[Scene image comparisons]
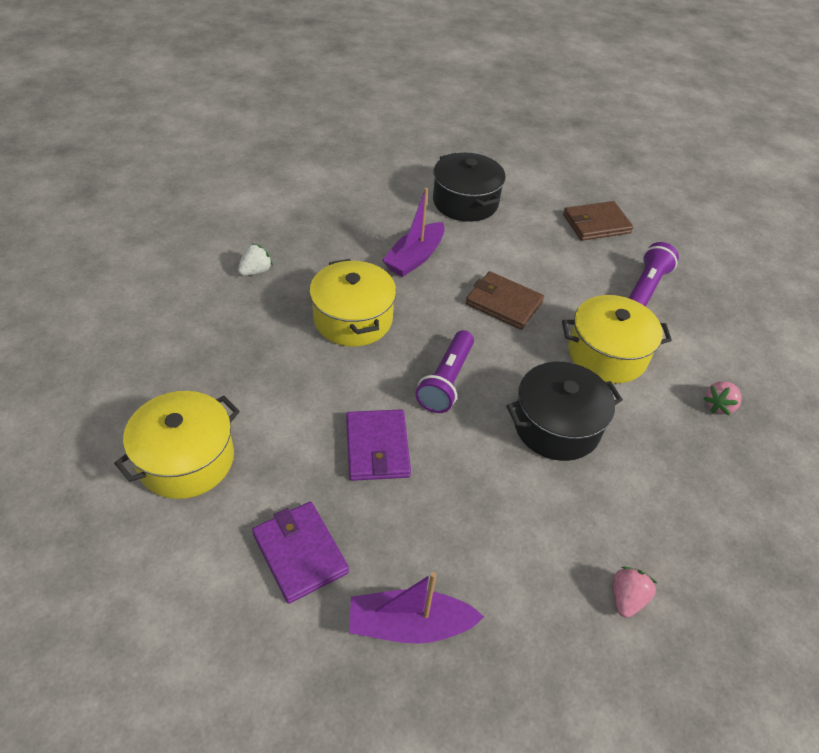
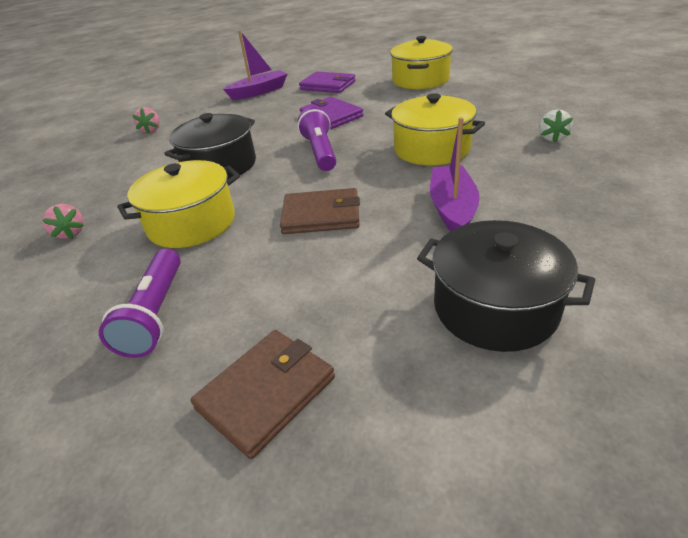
camera: 155 degrees right, 10 degrees down
(719, 405) = (70, 233): pink strawberry -> pink strawberry turned 135 degrees clockwise

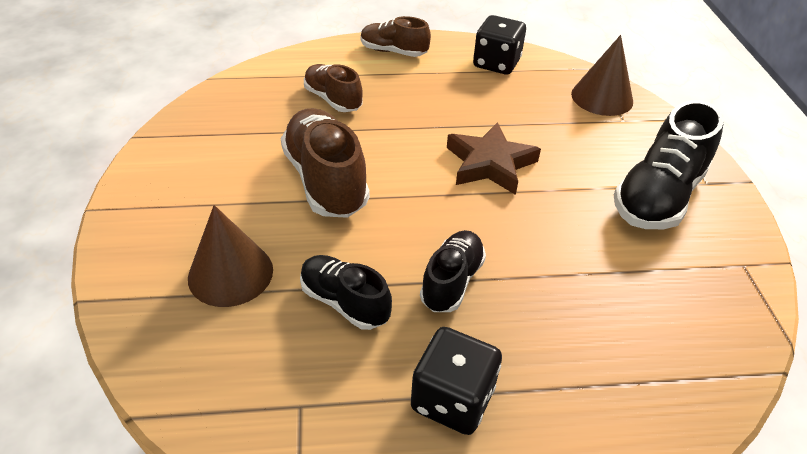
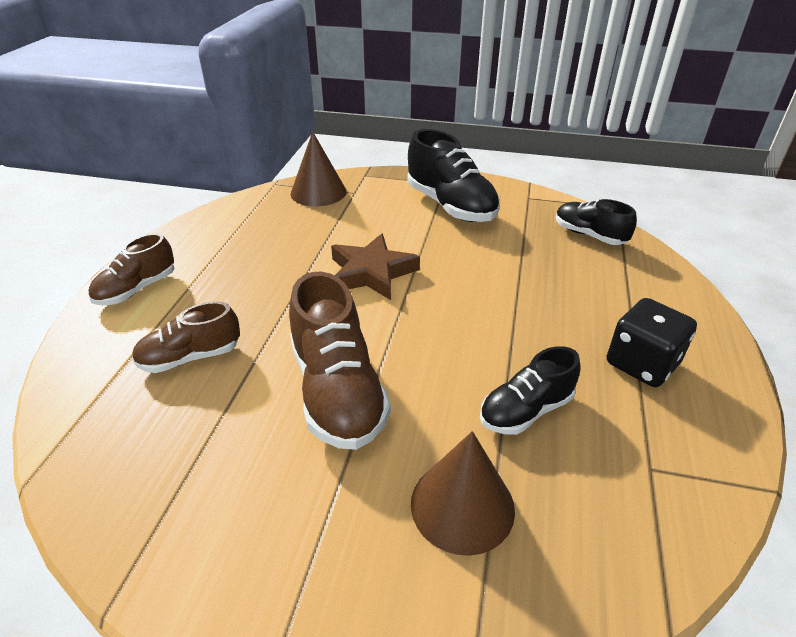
camera: 70 degrees left, 5 degrees down
(325, 180) = (337, 391): brown shoe -> brown shoe turned 105 degrees counterclockwise
(452, 281) = (514, 333): black shoe -> black shoe (589, 235)
(496, 63) = (223, 229): black dice -> none

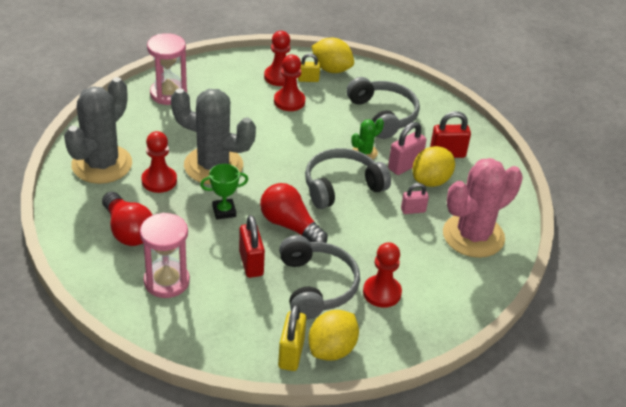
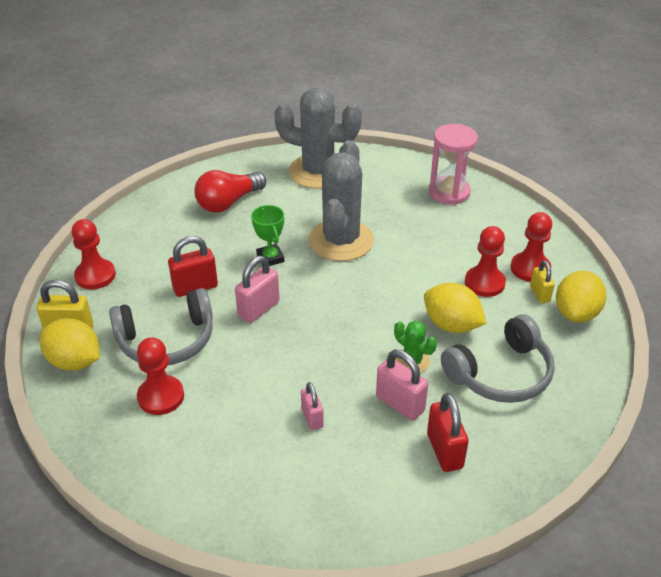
camera: 85 degrees right, 0 degrees up
(159, 181) = (305, 209): red pawn -> red pawn (95, 276)
(166, 281) = (164, 236): pink hourglass -> none
(290, 226) = (258, 309): red light bulb -> pink padlock
(342, 186) = (338, 345): grey headphones -> none
(431, 181) = (378, 434): yellow lemon -> yellow lemon (451, 325)
(473, 236) = (276, 487): pink cactus -> none

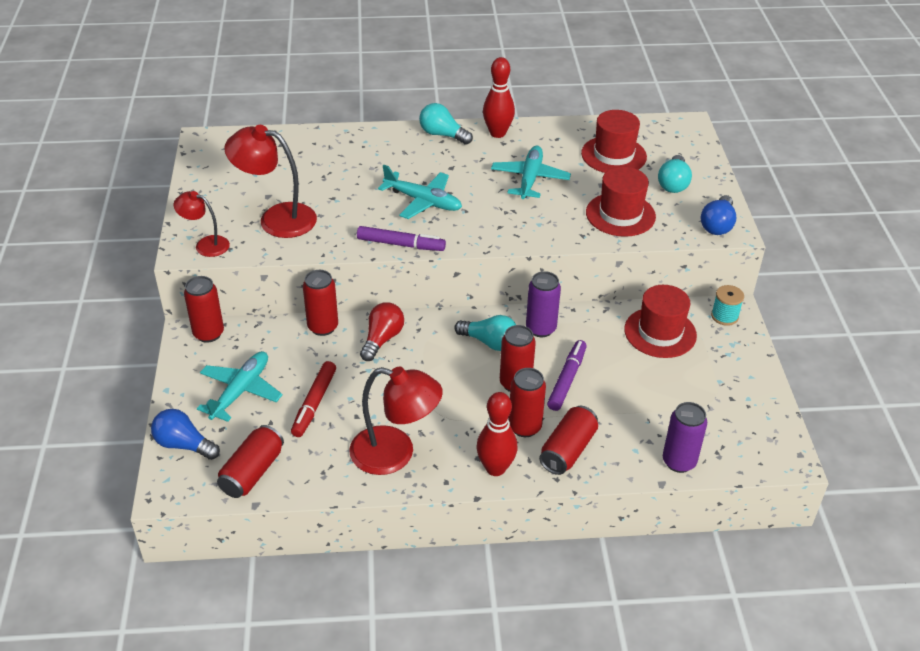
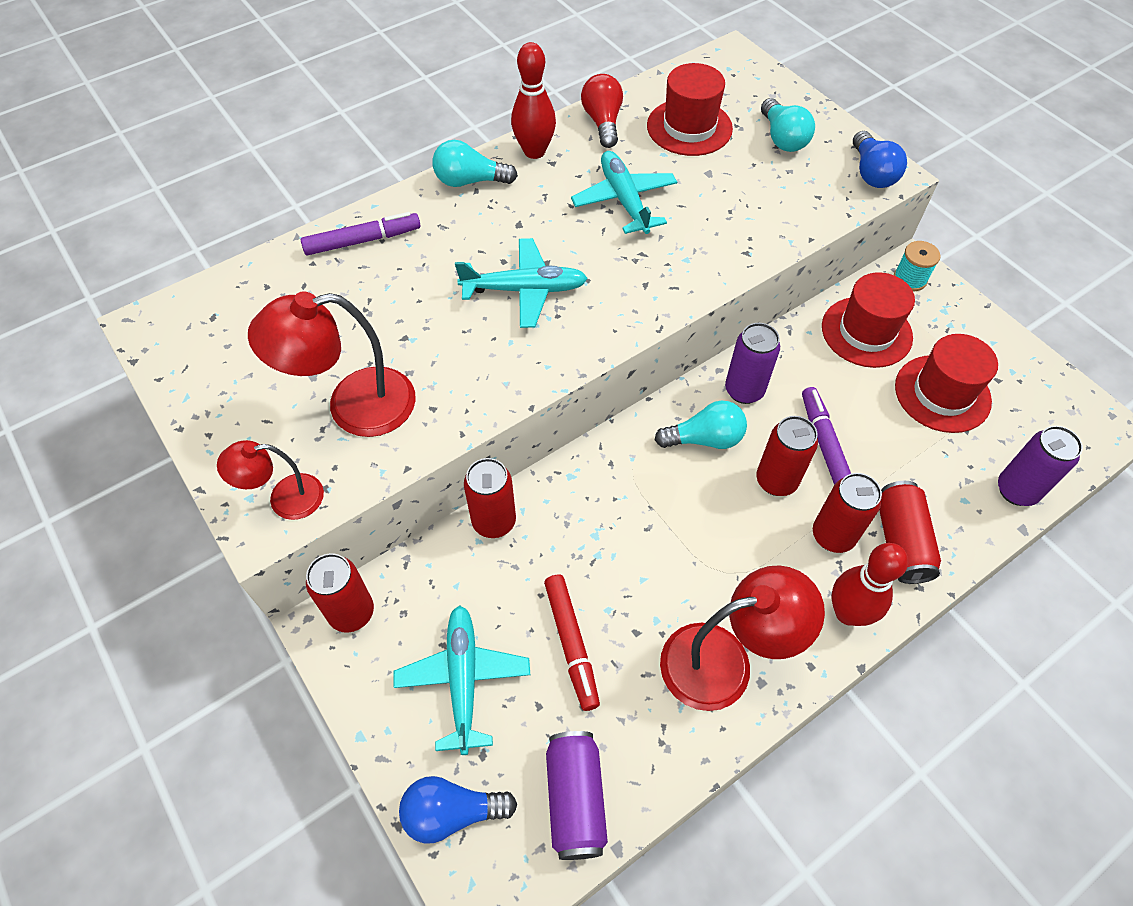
camera: 30 degrees left, 15 degrees up
(252, 472) = (575, 799): red can -> purple can
(382, 339) = (579, 500): red light bulb -> red light bulb (603, 122)
(401, 244) = (549, 368): purple marker -> purple marker (363, 241)
(620, 214) = (763, 205): red hat -> red hat (942, 393)

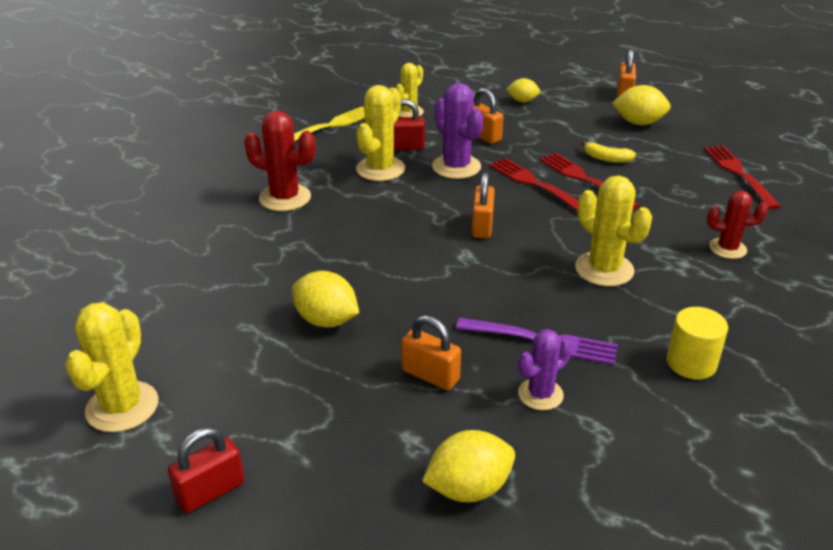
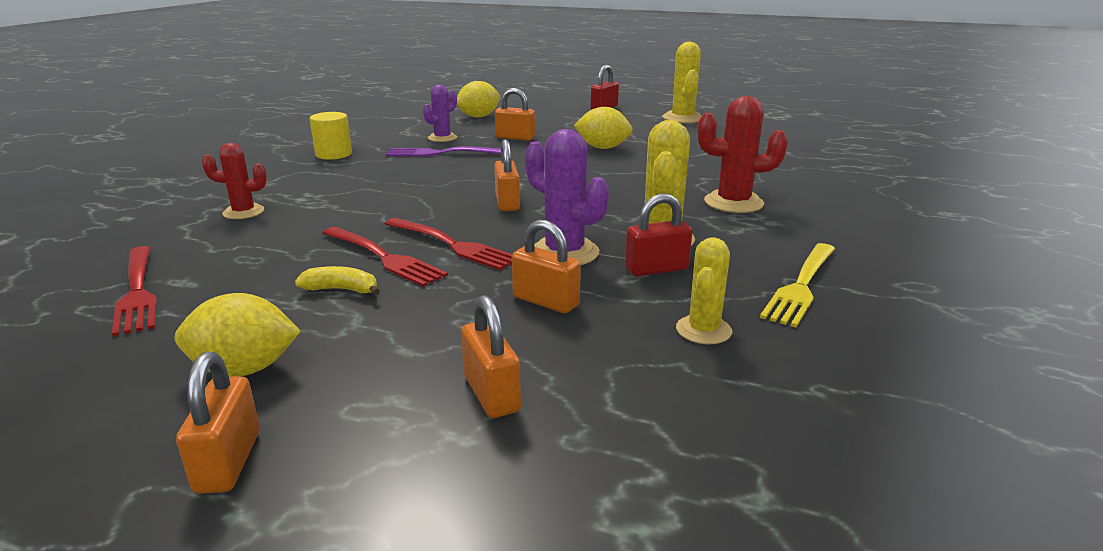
camera: 165 degrees right, 10 degrees down
(522, 101) = (491, 393): yellow lemon -> orange padlock
(604, 269) = (383, 188): yellow cactus -> none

Task goal: Output only the lines from the one that contains "(496, 63) = (223, 229): black dice -> none" to the end of the entries above, both end lines included, and drop the pictures.

Finished task:
(496, 63) = (223, 229): black dice -> none

camera: 85 degrees right, 0 degrees up
(159, 181) = (305, 209): red pawn -> red pawn (95, 276)
(166, 281) = (164, 236): pink hourglass -> none
(290, 226) = (258, 309): red light bulb -> pink padlock
(342, 186) = (338, 345): grey headphones -> none
(431, 181) = (378, 434): yellow lemon -> yellow lemon (451, 325)
(473, 236) = (276, 487): pink cactus -> none

camera: 30 degrees left, 15 degrees up
(252, 472) = (575, 799): red can -> purple can
(382, 339) = (579, 500): red light bulb -> red light bulb (603, 122)
(401, 244) = (549, 368): purple marker -> purple marker (363, 241)
(620, 214) = (763, 205): red hat -> red hat (942, 393)

camera: 165 degrees right, 10 degrees down
(522, 101) = (491, 393): yellow lemon -> orange padlock
(604, 269) = (383, 188): yellow cactus -> none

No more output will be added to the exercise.